(WHAT YOU HAVE TO DO):
Leaving out the pictures, copy each record below exactly.

(Data extracted from a collection):
• • •
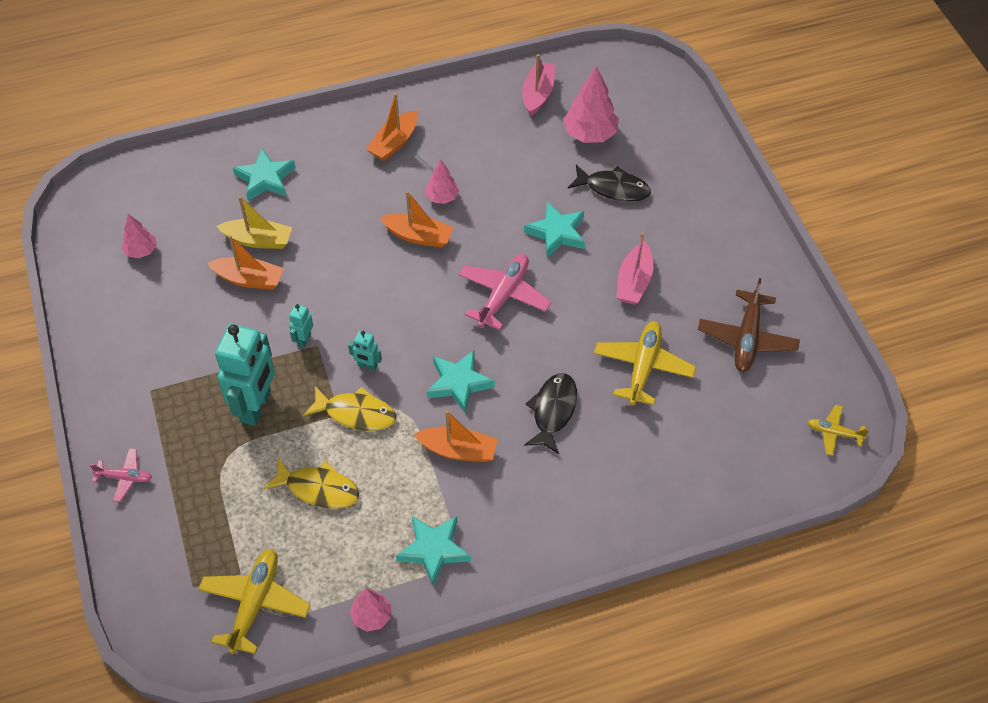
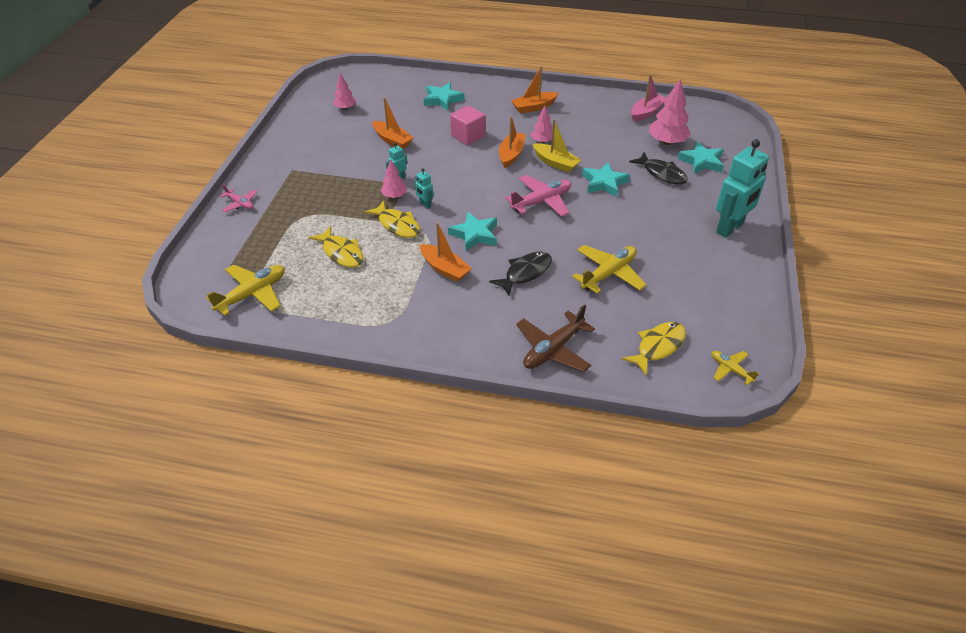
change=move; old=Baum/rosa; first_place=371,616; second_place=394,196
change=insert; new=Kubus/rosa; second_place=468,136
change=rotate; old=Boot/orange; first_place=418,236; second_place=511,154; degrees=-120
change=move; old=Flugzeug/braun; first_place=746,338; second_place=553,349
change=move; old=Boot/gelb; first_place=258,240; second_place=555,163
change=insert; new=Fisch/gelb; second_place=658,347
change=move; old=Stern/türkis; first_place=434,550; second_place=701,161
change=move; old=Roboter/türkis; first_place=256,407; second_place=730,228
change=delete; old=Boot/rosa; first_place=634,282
• • •
(YOUR SOLUTION):
change=move; old=Baum/rosa; first_place=371,616; second_place=394,196
change=insert; new=Kubus/rosa; second_place=468,136
change=rotate; old=Boot/orange; first_place=418,236; second_place=511,154; degrees=-120
change=move; old=Flugzeug/braun; first_place=746,338; second_place=553,349
change=move; old=Boot/gelb; first_place=258,240; second_place=555,163
change=insert; new=Fisch/gelb; second_place=658,347
change=move; old=Stern/türkis; first_place=434,550; second_place=701,161
change=move; old=Roboter/türkis; first_place=256,407; second_place=730,228
change=delete; old=Boot/rosa; first_place=634,282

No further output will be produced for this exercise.